[Data listing Boundary: Start]

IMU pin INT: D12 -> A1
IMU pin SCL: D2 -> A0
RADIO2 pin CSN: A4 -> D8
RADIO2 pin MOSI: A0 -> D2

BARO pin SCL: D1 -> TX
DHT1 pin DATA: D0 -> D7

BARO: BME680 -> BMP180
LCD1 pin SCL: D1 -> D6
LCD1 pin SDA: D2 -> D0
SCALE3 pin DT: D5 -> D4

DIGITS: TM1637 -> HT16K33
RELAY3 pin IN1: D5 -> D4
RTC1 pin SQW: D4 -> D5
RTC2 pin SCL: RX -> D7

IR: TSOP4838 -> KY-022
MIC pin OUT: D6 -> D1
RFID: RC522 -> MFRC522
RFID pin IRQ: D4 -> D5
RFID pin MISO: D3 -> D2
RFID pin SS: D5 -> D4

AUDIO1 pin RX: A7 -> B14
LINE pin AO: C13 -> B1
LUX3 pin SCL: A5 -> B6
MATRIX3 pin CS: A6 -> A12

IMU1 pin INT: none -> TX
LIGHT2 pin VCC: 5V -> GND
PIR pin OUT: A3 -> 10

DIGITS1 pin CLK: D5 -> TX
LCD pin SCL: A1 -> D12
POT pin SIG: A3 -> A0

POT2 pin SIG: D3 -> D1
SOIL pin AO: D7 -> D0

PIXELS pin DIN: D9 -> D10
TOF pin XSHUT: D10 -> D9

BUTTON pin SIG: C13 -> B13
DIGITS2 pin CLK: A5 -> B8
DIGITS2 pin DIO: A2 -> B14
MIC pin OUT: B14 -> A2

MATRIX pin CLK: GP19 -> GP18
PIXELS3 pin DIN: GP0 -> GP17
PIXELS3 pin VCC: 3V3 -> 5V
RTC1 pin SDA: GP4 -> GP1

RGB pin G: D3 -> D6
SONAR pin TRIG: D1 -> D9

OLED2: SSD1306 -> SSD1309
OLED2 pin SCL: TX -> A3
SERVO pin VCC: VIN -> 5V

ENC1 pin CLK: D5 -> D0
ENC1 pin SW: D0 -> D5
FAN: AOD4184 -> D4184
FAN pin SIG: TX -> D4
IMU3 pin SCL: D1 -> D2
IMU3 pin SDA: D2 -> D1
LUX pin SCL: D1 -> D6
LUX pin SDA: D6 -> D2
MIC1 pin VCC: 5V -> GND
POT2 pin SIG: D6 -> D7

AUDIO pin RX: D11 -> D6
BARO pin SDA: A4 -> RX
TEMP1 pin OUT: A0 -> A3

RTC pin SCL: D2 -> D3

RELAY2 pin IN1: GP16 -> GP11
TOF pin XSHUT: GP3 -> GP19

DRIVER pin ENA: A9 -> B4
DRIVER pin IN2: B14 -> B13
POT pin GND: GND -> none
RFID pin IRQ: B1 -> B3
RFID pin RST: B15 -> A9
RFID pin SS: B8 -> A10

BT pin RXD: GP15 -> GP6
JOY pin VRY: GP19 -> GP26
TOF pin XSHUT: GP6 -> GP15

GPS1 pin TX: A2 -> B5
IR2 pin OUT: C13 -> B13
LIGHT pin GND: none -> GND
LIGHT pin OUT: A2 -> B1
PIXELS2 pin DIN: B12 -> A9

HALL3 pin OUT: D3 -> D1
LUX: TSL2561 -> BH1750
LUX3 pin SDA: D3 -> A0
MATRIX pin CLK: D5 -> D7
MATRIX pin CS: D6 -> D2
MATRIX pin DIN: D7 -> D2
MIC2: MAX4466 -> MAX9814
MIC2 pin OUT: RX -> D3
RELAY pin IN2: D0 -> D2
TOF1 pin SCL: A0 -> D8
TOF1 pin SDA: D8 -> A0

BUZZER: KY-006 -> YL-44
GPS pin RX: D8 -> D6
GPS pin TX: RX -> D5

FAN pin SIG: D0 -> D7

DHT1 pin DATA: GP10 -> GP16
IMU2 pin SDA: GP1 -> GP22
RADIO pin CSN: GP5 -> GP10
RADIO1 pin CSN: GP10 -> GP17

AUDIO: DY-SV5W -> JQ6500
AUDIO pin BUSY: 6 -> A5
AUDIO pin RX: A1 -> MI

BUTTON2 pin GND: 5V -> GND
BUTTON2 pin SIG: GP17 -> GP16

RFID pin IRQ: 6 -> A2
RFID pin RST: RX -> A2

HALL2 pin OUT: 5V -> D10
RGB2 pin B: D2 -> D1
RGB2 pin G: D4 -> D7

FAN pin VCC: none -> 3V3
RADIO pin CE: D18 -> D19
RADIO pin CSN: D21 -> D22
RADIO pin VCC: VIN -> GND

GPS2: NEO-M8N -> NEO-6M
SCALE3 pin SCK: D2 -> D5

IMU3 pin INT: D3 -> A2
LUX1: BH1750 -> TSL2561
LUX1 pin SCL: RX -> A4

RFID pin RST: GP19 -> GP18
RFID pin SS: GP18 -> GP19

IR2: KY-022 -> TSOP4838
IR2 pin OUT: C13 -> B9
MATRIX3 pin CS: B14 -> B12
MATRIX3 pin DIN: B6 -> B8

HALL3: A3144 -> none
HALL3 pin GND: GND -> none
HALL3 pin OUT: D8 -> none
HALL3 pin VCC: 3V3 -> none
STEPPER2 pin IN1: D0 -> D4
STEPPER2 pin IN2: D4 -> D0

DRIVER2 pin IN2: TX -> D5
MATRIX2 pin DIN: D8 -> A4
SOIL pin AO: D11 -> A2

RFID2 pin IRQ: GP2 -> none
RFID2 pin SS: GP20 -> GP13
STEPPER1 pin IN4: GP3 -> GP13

[Data listing Boundary: End]

**What this task involves:** Looking at the data above, return every line from the one with "BUTTON2 pin GND: 5V -> GND" down to the one with "RADIO pin VCC: VIN -> GND", exactly and inclusively.

**Response box:**
BUTTON2 pin GND: 5V -> GND
BUTTON2 pin SIG: GP17 -> GP16

RFID pin IRQ: 6 -> A2
RFID pin RST: RX -> A2

HALL2 pin OUT: 5V -> D10
RGB2 pin B: D2 -> D1
RGB2 pin G: D4 -> D7

FAN pin VCC: none -> 3V3
RADIO pin CE: D18 -> D19
RADIO pin CSN: D21 -> D22
RADIO pin VCC: VIN -> GND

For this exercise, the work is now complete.